**WORK INSTRUCTION**
Considering only lines that hold the word "drzewko", report how many there are in the listing below, as a single number.

**EXTRACTED RECORDS**
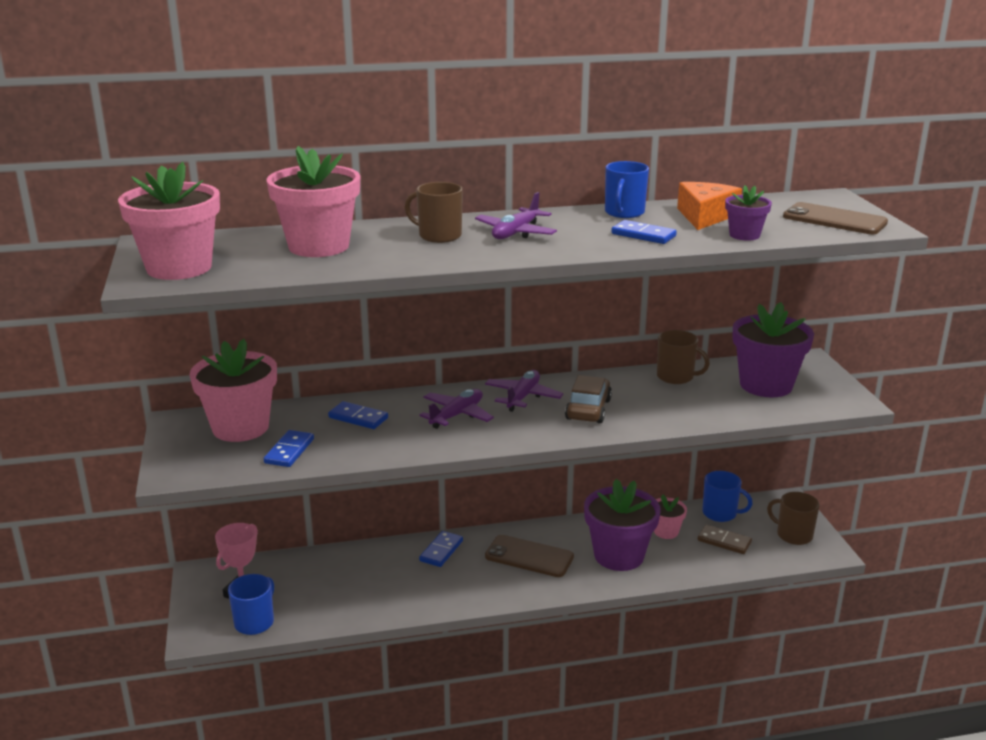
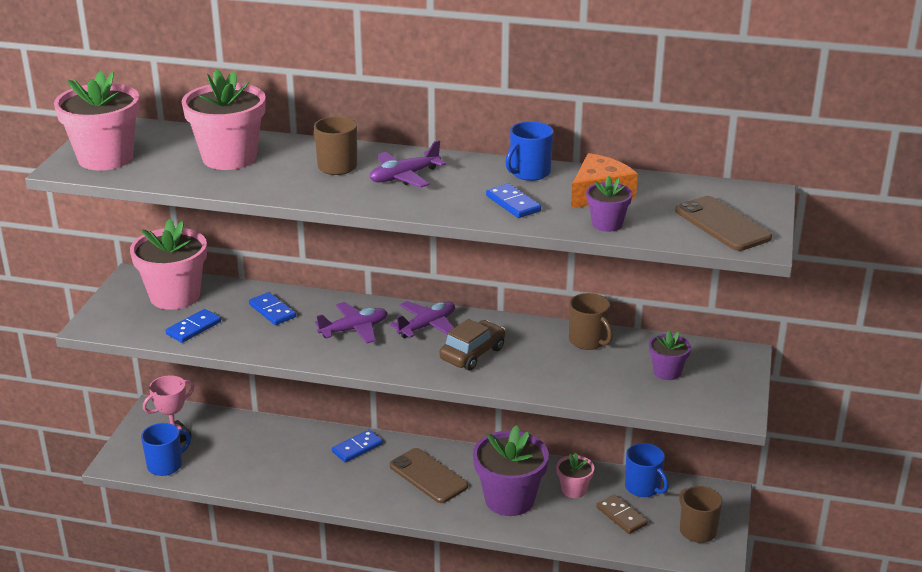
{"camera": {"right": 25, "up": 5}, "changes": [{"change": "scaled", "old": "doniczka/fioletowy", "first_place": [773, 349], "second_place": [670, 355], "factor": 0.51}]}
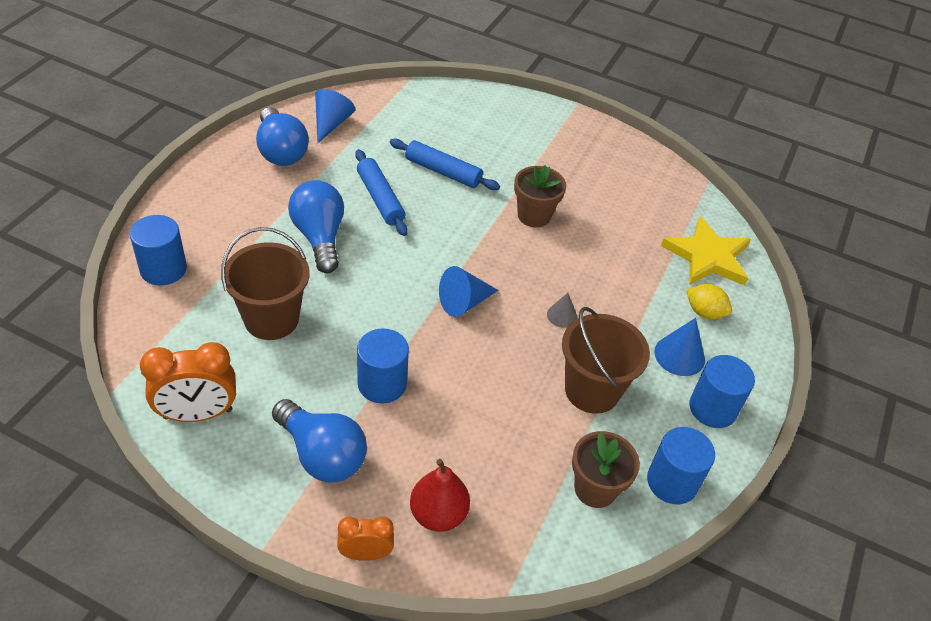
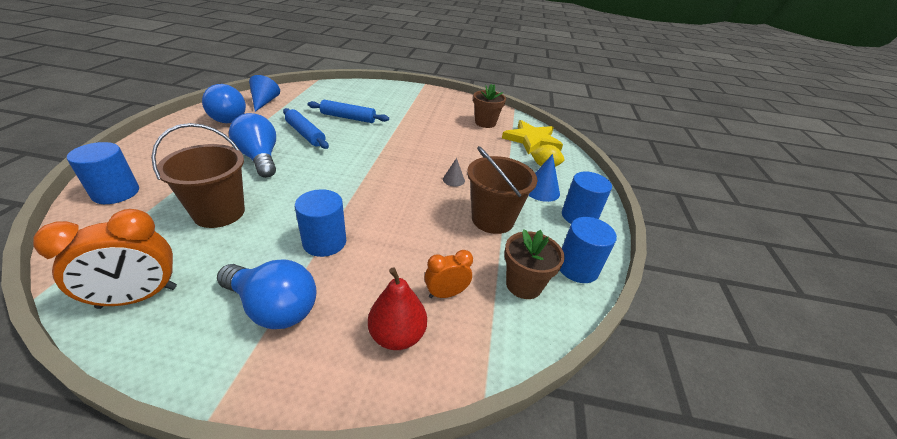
{"camera": {"right": -15, "up": -10}, "changes": [{"change": "shifted", "old": "budzik/pomarańczowy", "first_place": [365, 538], "second_place": [448, 274]}, {"change": "shifted", "old": "doniczka/brązowy", "first_place": [540, 196], "second_place": [489, 106]}, {"change": "gone", "old": "stożek/niebieski", "first_place": [469, 291]}]}
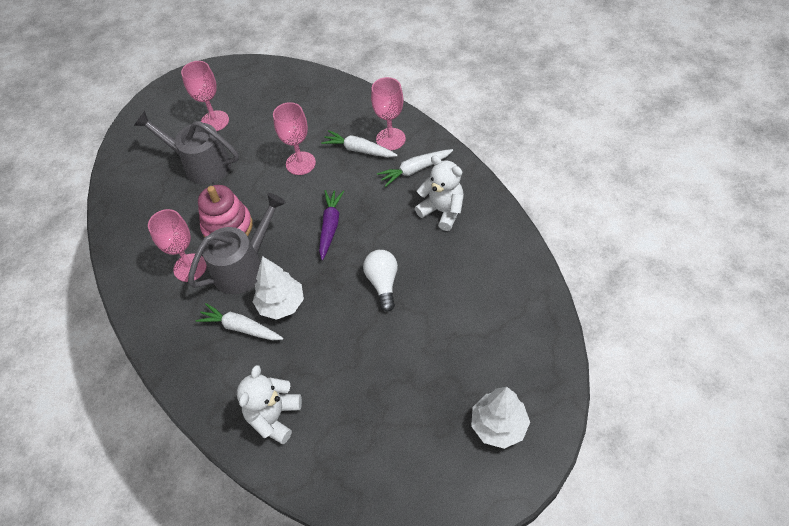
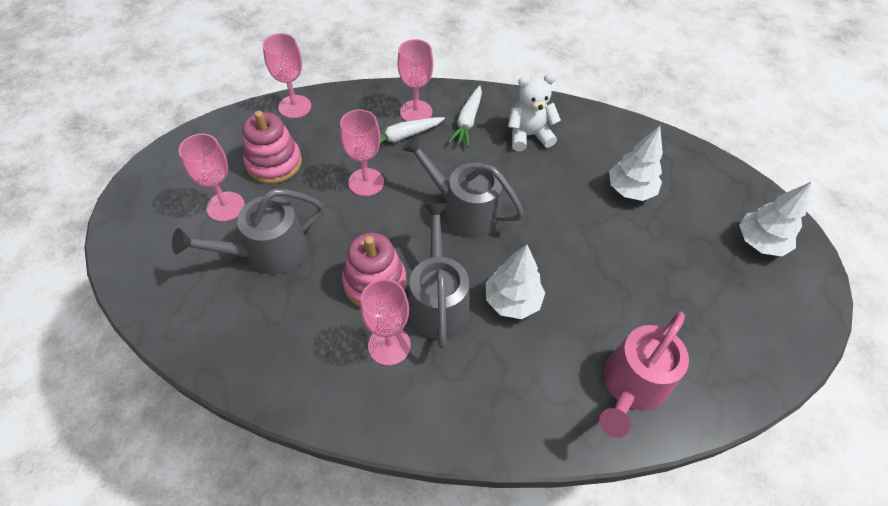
{"camera": {"right": -55, "up": 0}, "changes": [{"change": "new", "new": "zabawka nakładanka/różowy", "second_place": [272, 147]}, {"change": "new", "new": "kielich/różowy", "second_place": [287, 75]}, {"change": "swapped", "old": "marchewka/fioletowy", "new": "konewka/szary", "first_place": [331, 225], "second_place": [462, 186]}, {"change": "swapped", "old": "miś/biały", "new": "konewka/różowy", "first_place": [269, 404], "second_place": [644, 375]}, {"change": "new", "new": "drzewko/biały", "second_place": [636, 163]}, {"change": "gone", "old": "marchewka/biały", "first_place": [239, 321]}, {"change": "gone", "old": "żarówka/biały", "first_place": [380, 281]}]}
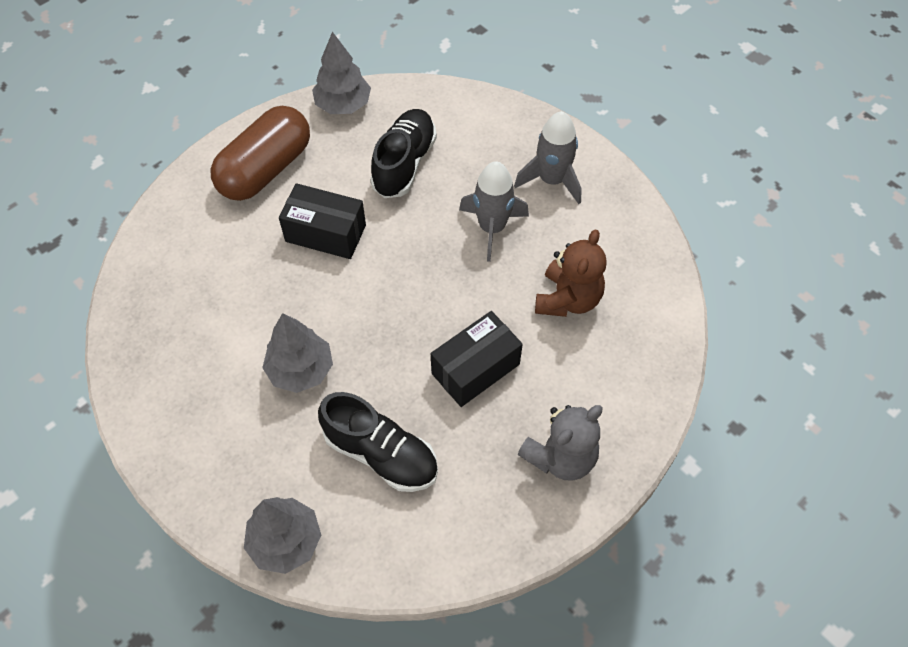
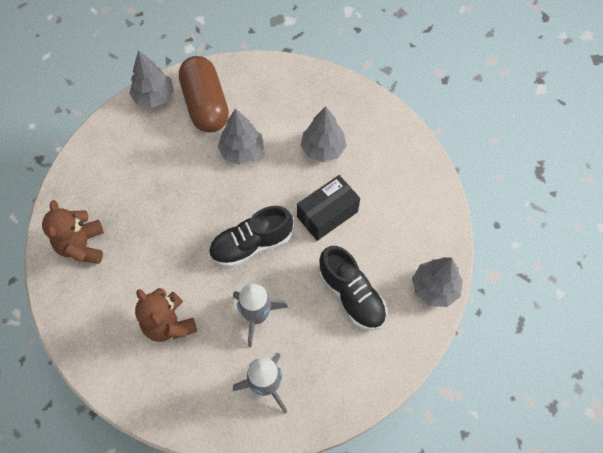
{"camera": {"right": 125, "up": 5}, "changes": [{"change": "repainted", "old": "miś/szary", "new": "miś/brązowy", "first_place": [560, 443], "second_place": [73, 232]}, {"change": "shifted", "old": "kapsułka/brązowy", "first_place": [260, 153], "second_place": [204, 94]}, {"change": "shifted", "old": "but/czarny", "first_place": [378, 442], "second_place": [251, 237]}, {"change": "new", "new": "drzewko/szary", "second_place": [324, 134]}, {"change": "gone", "old": "pudełko/czarny", "first_place": [477, 359]}]}
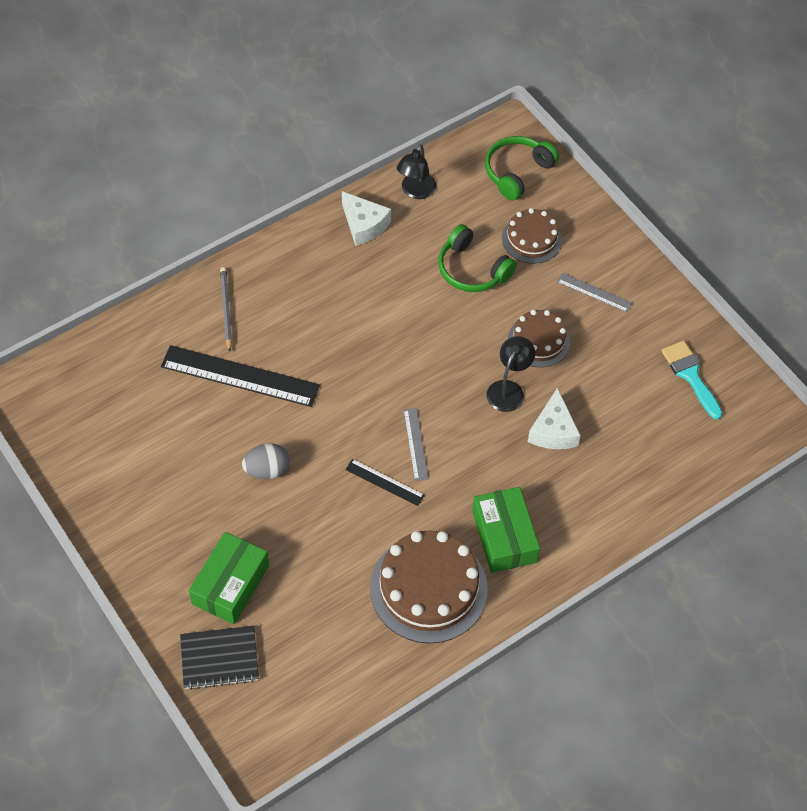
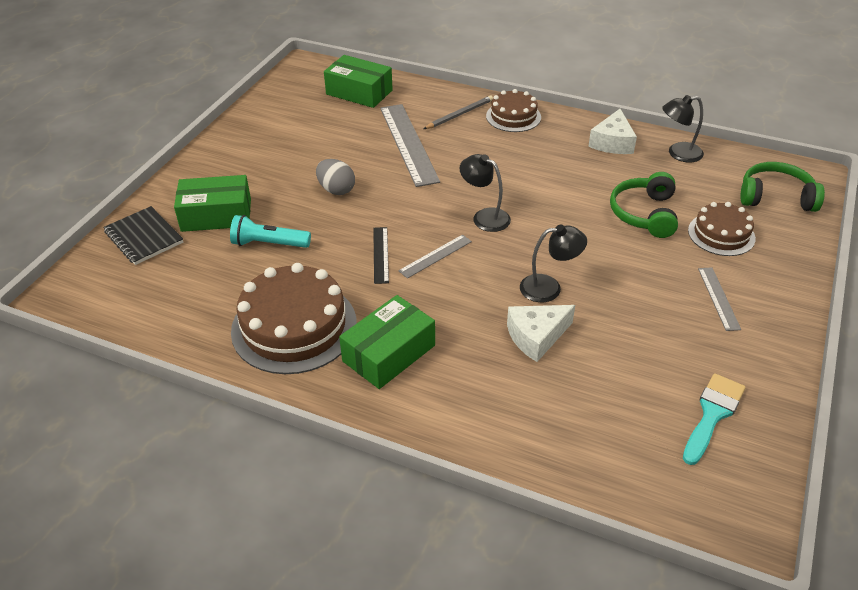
{"camera": {"right": 60, "up": -15}, "changes": [{"change": "new", "new": "latarka/turkusowy", "second_place": [270, 231]}, {"change": "new", "new": "pudełko/zielony", "second_place": [358, 81]}, {"change": "repainted", "old": "linijka/czarny", "new": "linijka/szary", "first_place": [240, 376], "second_place": [410, 145]}, {"change": "new", "new": "lampka/czarny", "second_place": [485, 193]}, {"change": "shifted", "old": "tort/brązowy", "first_place": [539, 338], "second_place": [513, 110]}]}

**OUTPUT BELOW**
2